▶ **Exercise objective**:
Treat the line with "R202: 12k (ADJ, DGND) -> 12k (3V3, ADJ)" as the starting point. Write it out and every line after it through the end of the listing below, exactly.

▶ **Raw data**:
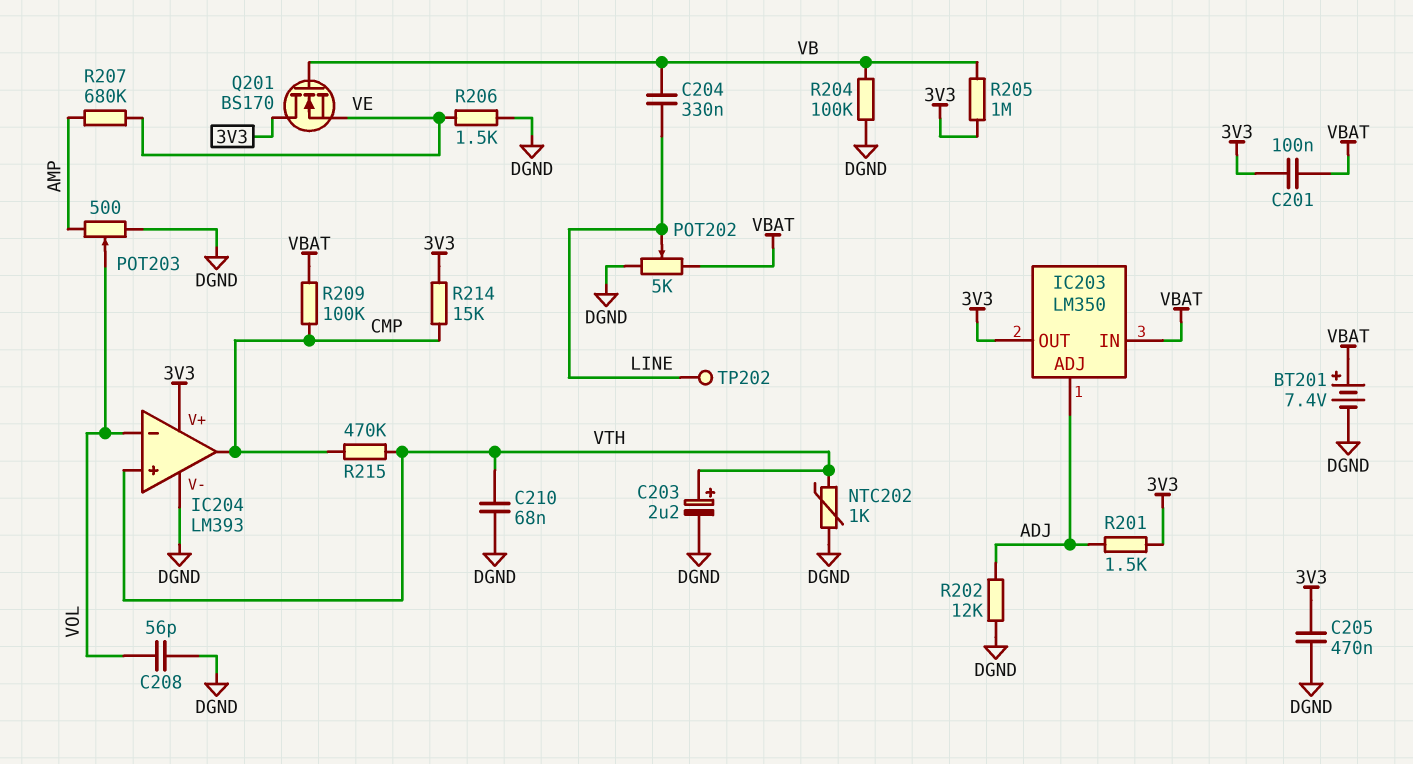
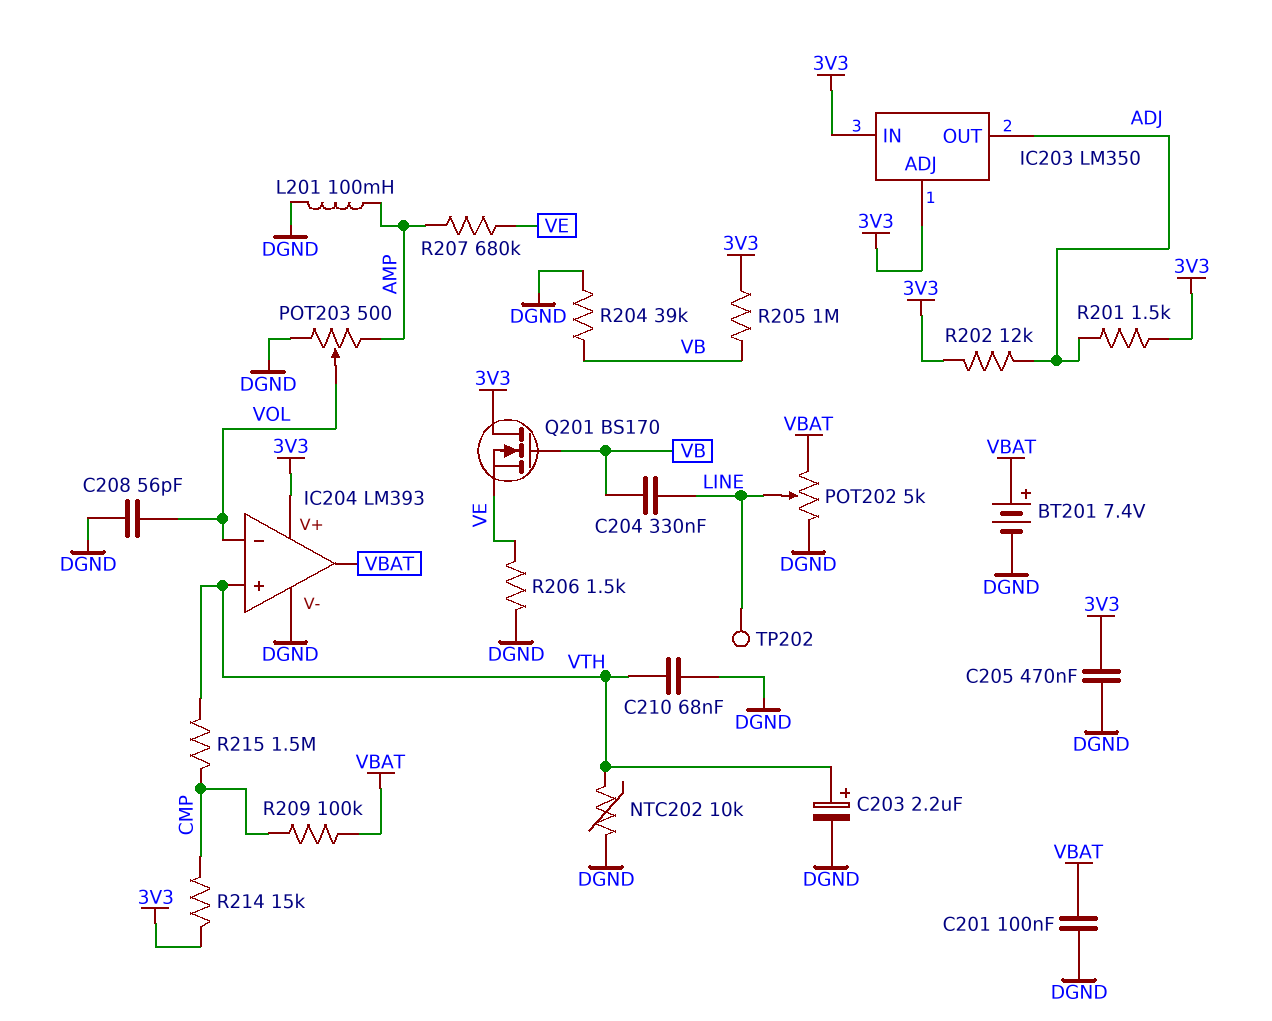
C201: 100nF (3V3, VBAT) -> 100nF (DGND, VBAT)
IC203 pin ADJ: ADJ -> 3V3
IC203 pin IN: VBAT -> 3V3
IC203 pin OUT: 3V3 -> ADJ
IC204 pin out: CMP -> VBAT
L201: none -> 100mH (AMP, DGND)
NTC202: 1k (DGND, VTH) -> 10k (DGND, VTH)
R202: 12k (ADJ, DGND) -> 12k (3V3, ADJ)
R204: 100k (DGND, VB) -> 39k (DGND, VB)
R215: 470k (CMP, VTH) -> 1.5M (CMP, VTH)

▶ **Task response**:
R202: 12k (ADJ, DGND) -> 12k (3V3, ADJ)
R204: 100k (DGND, VB) -> 39k (DGND, VB)
R215: 470k (CMP, VTH) -> 1.5M (CMP, VTH)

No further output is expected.